Assignment> All lines holding the word "orange" in the listing below need to be copied.

Records shown>
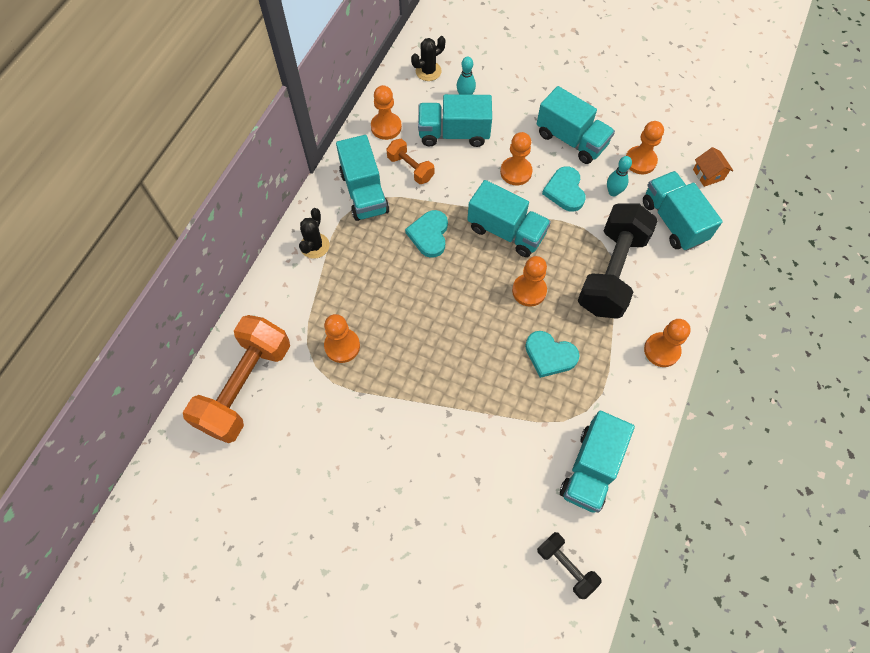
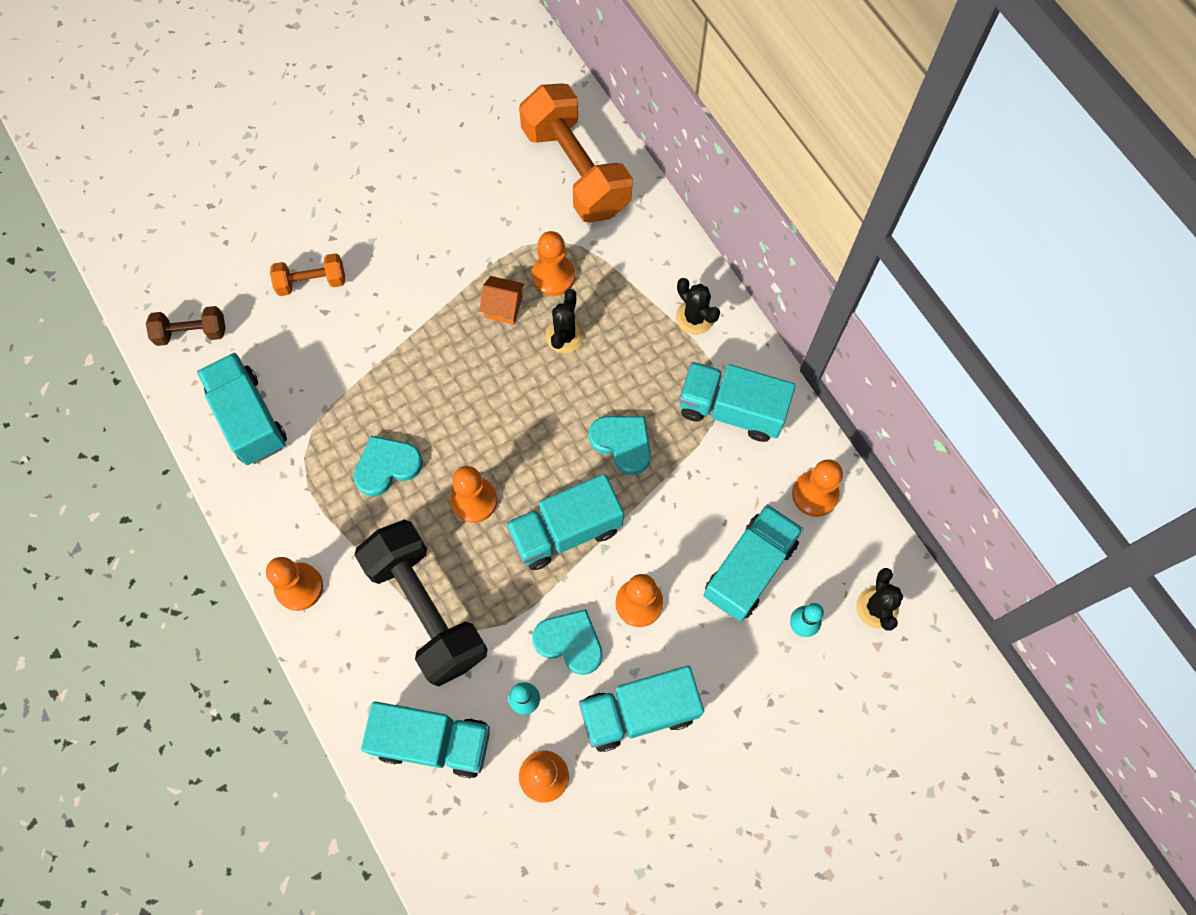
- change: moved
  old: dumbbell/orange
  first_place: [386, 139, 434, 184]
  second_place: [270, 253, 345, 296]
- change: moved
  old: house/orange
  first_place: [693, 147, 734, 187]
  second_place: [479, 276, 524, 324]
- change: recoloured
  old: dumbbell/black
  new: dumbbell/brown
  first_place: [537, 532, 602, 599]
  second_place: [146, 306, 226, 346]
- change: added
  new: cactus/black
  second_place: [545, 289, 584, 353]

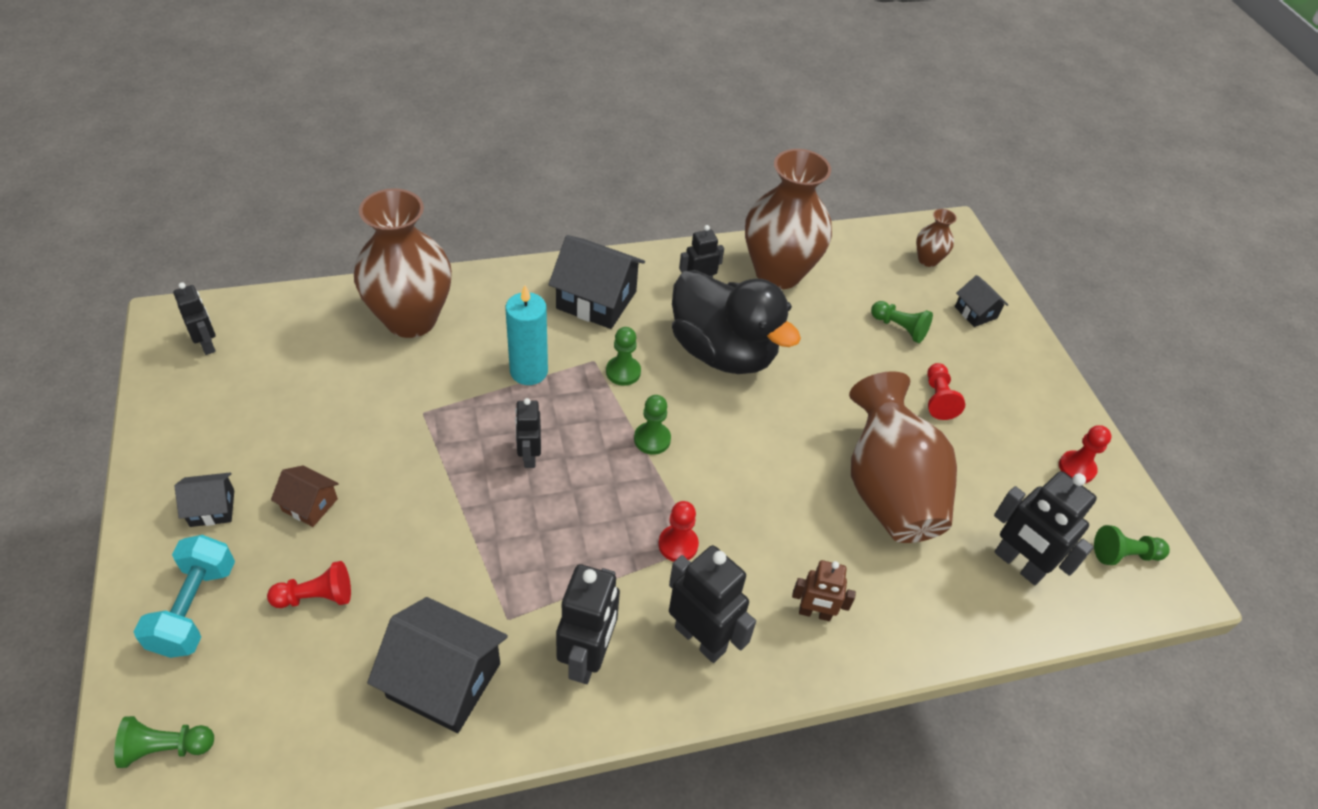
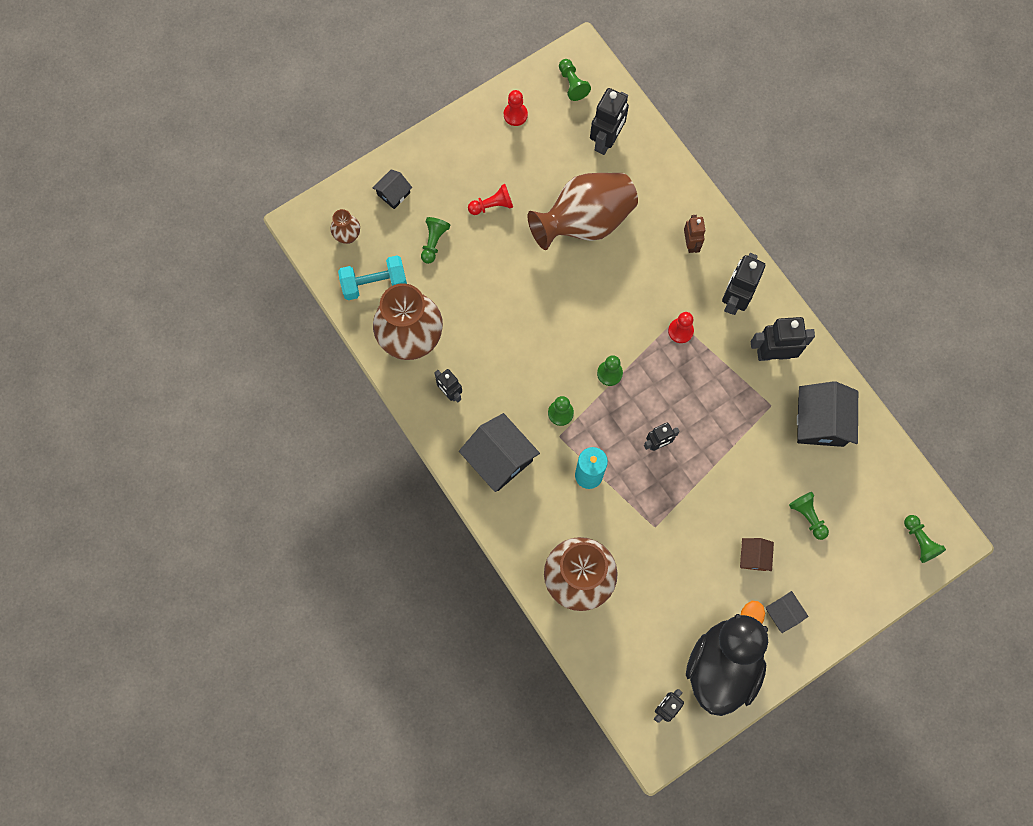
- change: turned
  old: house/black
  first_place: [548, 235, 645, 329]
  second_place: [459, 413, 540, 492]
  degrees: -45
- change: moved
  old: duck/black
  first_place: [672, 270, 801, 374]
  second_place: [686, 601, 768, 716]
- change: moved
  old: dumbbell/turquoise
  first_place: [134, 535, 235, 658]
  second_place: [338, 255, 407, 300]
- change: recoloured
  old: pawn/red
  new: pawn/green
  first_place: [267, 561, 351, 608]
  second_place: [789, 492, 829, 540]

Written answer>
  old: dumbbell/orange
  old: house/orange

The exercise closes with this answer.